• [YOUR ASSIGNMENT] Without changing anything, reproduce every record below.

(INFORMATION GIVEN)

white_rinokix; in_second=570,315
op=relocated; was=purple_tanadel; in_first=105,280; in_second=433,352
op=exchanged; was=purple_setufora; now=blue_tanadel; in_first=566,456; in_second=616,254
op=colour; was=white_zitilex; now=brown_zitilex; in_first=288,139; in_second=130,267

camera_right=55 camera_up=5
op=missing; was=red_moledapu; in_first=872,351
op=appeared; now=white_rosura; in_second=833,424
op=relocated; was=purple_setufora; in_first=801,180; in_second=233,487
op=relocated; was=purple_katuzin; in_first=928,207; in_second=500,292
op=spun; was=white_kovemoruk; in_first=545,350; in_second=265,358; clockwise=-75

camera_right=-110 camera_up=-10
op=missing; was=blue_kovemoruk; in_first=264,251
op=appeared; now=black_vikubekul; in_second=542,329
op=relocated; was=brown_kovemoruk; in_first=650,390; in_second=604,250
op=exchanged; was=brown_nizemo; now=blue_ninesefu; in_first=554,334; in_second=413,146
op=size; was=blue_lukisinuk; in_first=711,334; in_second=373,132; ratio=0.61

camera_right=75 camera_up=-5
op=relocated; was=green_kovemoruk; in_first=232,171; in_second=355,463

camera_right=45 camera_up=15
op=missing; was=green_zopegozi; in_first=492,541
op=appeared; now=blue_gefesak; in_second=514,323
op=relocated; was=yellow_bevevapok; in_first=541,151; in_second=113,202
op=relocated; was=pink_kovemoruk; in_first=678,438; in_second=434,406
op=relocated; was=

(End INFORMATION GIVEN)

• [RESULT FOR THIS TASK]
white_rinokix; in_second=570,315
op=relocated; was=purple_tanadel; in_first=105,280; in_second=433,352
op=exchanged; was=purple_setufora; now=blue_tanadel; in_first=566,456; in_second=616,254
op=colour; was=white_zitilex; now=brown_zitilex; in_first=288,139; in_second=130,267

camera_right=55 camera_up=5
op=missing; was=red_moledapu; in_first=872,351
op=appeared; now=white_rosura; in_second=833,424
op=relocated; was=purple_setufora; in_first=801,180; in_second=233,487
op=relocated; was=purple_katuzin; in_first=928,207; in_second=500,292
op=spun; was=white_kovemoruk; in_first=545,350; in_second=265,358; clockwise=-75

camera_right=-110 camera_up=-10
op=missing; was=blue_kovemoruk; in_first=264,251
op=appeared; now=black_vikubekul; in_second=542,329
op=relocated; was=brown_kovemoruk; in_first=650,390; in_second=604,250
op=exchanged; was=brown_nizemo; now=blue_ninesefu; in_first=554,334; in_second=413,146
op=size; was=blue_lukisinuk; in_first=711,334; in_second=373,132; ratio=0.61

camera_right=75 camera_up=-5
op=relocated; was=green_kovemoruk; in_first=232,171; in_second=355,463

camera_right=45 camera_up=15
op=missing; was=green_zopegozi; in_first=492,541
op=appeared; now=blue_gefesak; in_second=514,323
op=relocated; was=yellow_bevevapok; in_first=541,151; in_second=113,202
op=relocated; was=pink_kovemoruk; in_first=678,438; in_second=434,406
op=relocated; was=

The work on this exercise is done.